WRITTEN TASK
Find every line in the records below that contains the word "backpack" and copy each of those lines. Case counts.

Scene question records
####################
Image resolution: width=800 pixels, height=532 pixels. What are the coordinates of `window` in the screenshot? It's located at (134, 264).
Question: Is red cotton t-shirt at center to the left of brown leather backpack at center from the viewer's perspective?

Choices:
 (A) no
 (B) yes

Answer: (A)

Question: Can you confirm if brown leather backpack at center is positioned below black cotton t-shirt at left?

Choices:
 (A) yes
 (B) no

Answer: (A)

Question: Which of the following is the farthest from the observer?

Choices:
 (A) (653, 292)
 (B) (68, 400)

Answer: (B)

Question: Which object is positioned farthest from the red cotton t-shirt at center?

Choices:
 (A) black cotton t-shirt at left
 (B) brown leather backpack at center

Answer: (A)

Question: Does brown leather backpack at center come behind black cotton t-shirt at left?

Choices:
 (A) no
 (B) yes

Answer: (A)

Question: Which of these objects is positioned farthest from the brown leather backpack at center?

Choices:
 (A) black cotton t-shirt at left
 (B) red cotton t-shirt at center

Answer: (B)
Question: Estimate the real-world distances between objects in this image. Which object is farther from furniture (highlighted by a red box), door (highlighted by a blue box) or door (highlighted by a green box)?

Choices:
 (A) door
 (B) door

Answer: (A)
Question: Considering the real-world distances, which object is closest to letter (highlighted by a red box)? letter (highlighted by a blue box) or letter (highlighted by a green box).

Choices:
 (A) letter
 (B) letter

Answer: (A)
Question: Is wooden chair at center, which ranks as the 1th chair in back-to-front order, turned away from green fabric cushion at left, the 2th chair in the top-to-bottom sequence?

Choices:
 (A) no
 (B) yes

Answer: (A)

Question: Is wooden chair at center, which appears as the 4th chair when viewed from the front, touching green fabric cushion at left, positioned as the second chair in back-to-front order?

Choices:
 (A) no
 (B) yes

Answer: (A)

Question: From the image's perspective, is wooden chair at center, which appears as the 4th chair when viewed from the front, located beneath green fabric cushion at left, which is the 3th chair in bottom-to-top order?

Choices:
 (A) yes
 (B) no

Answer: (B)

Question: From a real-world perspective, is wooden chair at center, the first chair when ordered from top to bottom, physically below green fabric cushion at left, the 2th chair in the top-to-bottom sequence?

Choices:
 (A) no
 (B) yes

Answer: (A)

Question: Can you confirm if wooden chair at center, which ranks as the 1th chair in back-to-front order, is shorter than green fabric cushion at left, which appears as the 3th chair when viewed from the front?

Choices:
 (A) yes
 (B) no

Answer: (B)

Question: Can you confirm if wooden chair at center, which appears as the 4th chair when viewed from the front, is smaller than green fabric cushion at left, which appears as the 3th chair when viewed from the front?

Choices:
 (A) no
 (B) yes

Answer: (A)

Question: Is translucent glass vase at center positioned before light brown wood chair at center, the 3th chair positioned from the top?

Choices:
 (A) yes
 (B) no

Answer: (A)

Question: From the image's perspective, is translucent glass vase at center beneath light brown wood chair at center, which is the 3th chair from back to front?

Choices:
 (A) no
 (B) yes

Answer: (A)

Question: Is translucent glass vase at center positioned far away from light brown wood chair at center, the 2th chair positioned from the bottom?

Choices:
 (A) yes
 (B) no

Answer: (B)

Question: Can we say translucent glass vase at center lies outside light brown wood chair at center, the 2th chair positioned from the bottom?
####################
PROBLEM SOLUTION
Question: Is red cotton t-shirt at center to the left of brown leather backpack at center from the viewer's perspective?
Question: Can you confirm if brown leather backpack at center is positioned below black cotton t-shirt at left?
 (B) brown leather backpack at center
Question: Does brown leather backpack at center come behind black cotton t-shirt at left?
Question: Which of these objects is positioned farthest from the brown leather backpack at center?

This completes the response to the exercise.